→ **PROBLEM DETAILS**:
Every entry below should come back unchanged, except that the pictures are dropped.

→ **Collected data**:
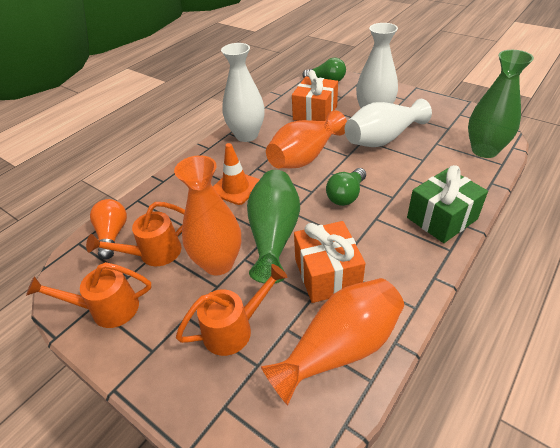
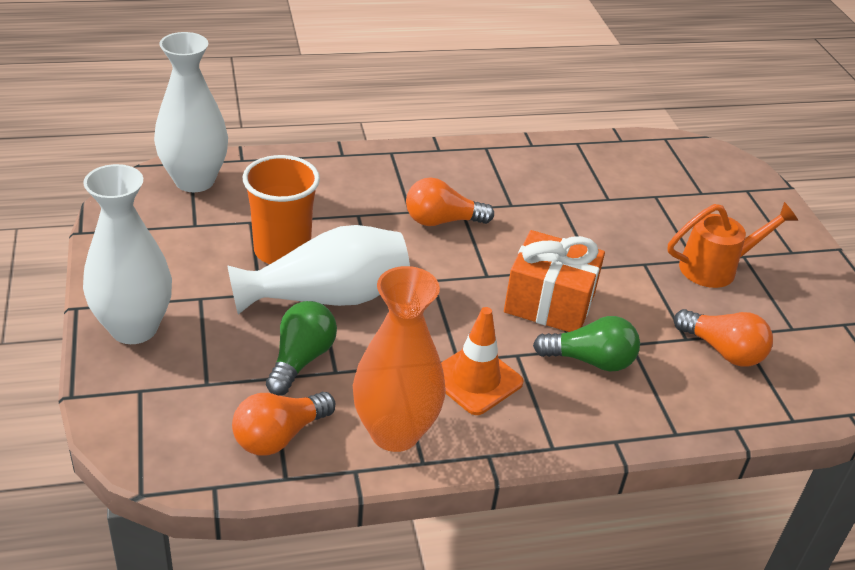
green gift: 1 -> 0
green vase: 2 -> 0
orange cup: 0 -> 1
orange gift: 2 -> 1
orange light bulb: 1 -> 3
orange vase: 3 -> 1
orange watering can: 3 -> 1

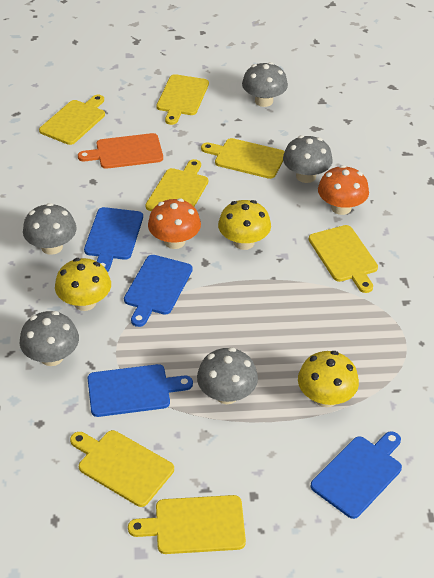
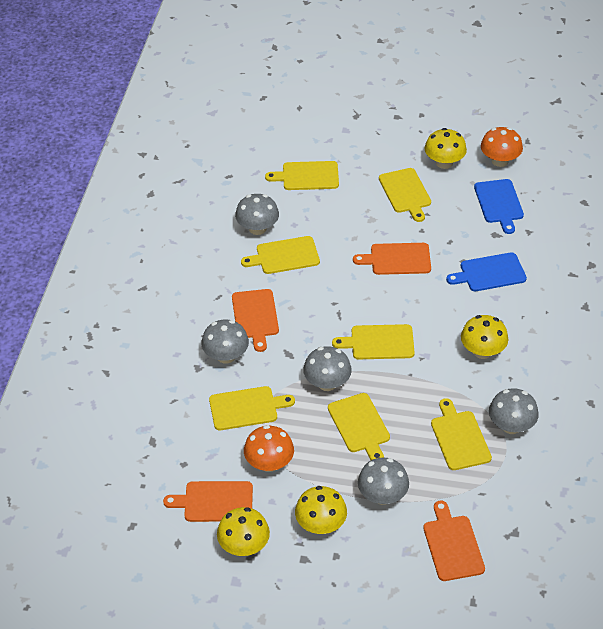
blue cutting board: 4 -> 2
orange cutting board: 1 -> 4
yellow mushroom: 3 -> 4

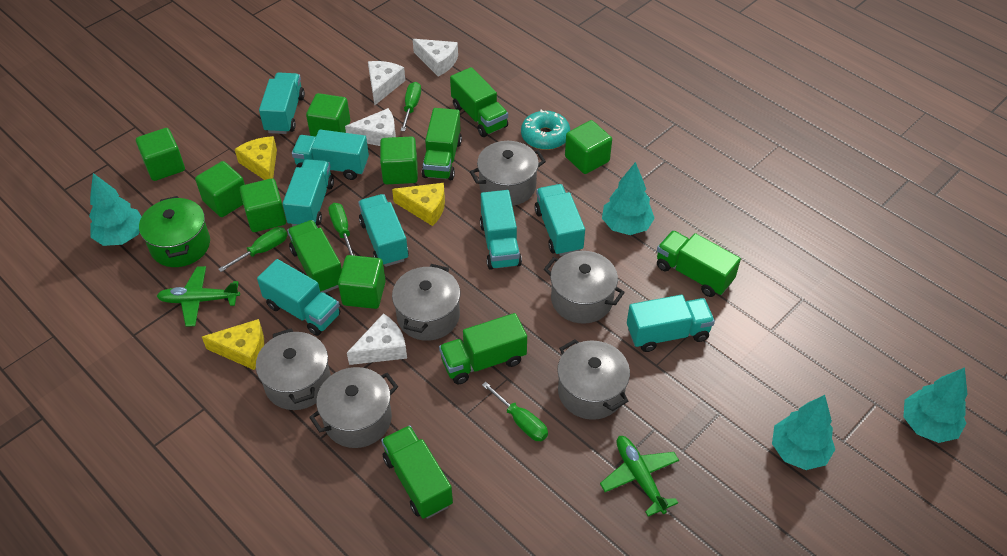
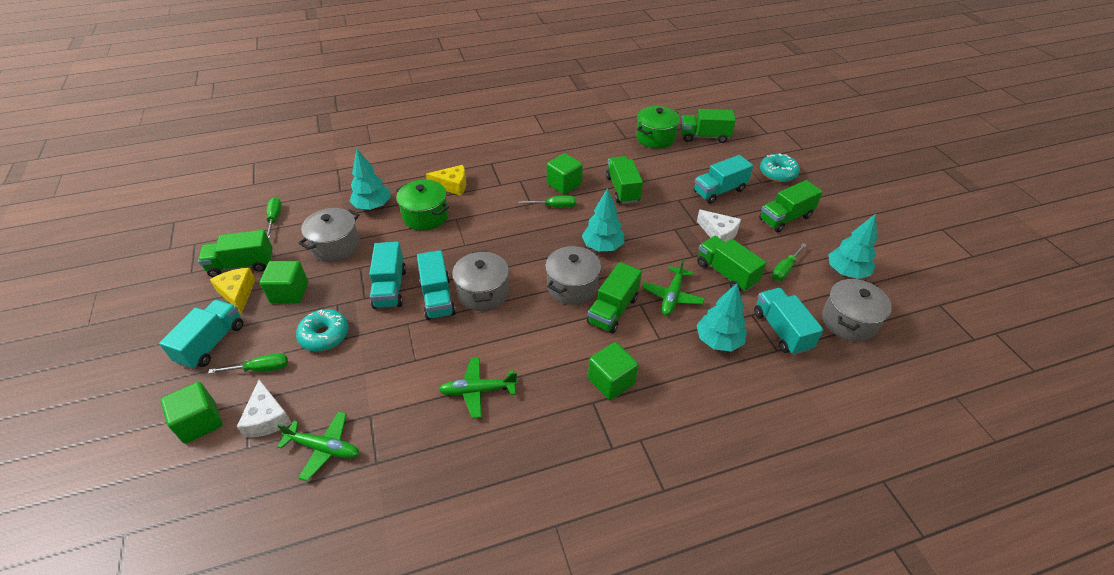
green cube: 7 -> 4
green plane: 2 -> 3
green pot: 1 -> 2
grey pot: 6 -> 4
turquoise donut: 1 -> 2
turquoise truck: 8 -> 5
white cheese: 4 -> 2
yellow cheese: 3 -> 2

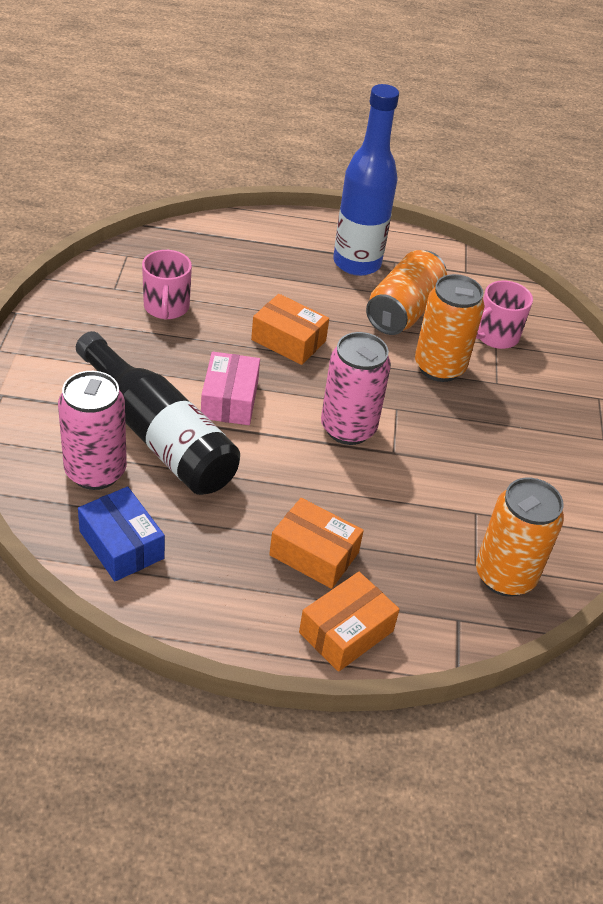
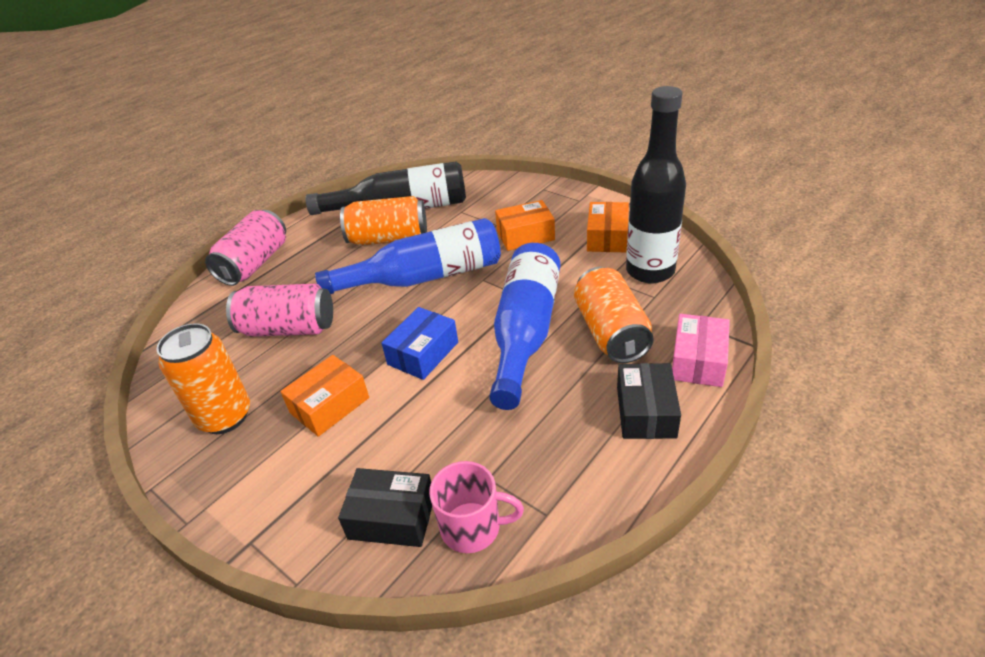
black bottle: 1 -> 2
black box: 0 -> 2
blue bottle: 1 -> 2
pink mug: 2 -> 1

→ **SOLUTION BELOW**:
green gift: 1 -> 0
green vase: 2 -> 0
orange cup: 0 -> 1
orange gift: 2 -> 1
orange light bulb: 1 -> 3
orange vase: 3 -> 1
orange watering can: 3 -> 1

blue cutting board: 4 -> 2
orange cutting board: 1 -> 4
yellow mushroom: 3 -> 4

green cube: 7 -> 4
green plane: 2 -> 3
green pot: 1 -> 2
grey pot: 6 -> 4
turquoise donut: 1 -> 2
turquoise truck: 8 -> 5
white cheese: 4 -> 2
yellow cheese: 3 -> 2

black bottle: 1 -> 2
black box: 0 -> 2
blue bottle: 1 -> 2
pink mug: 2 -> 1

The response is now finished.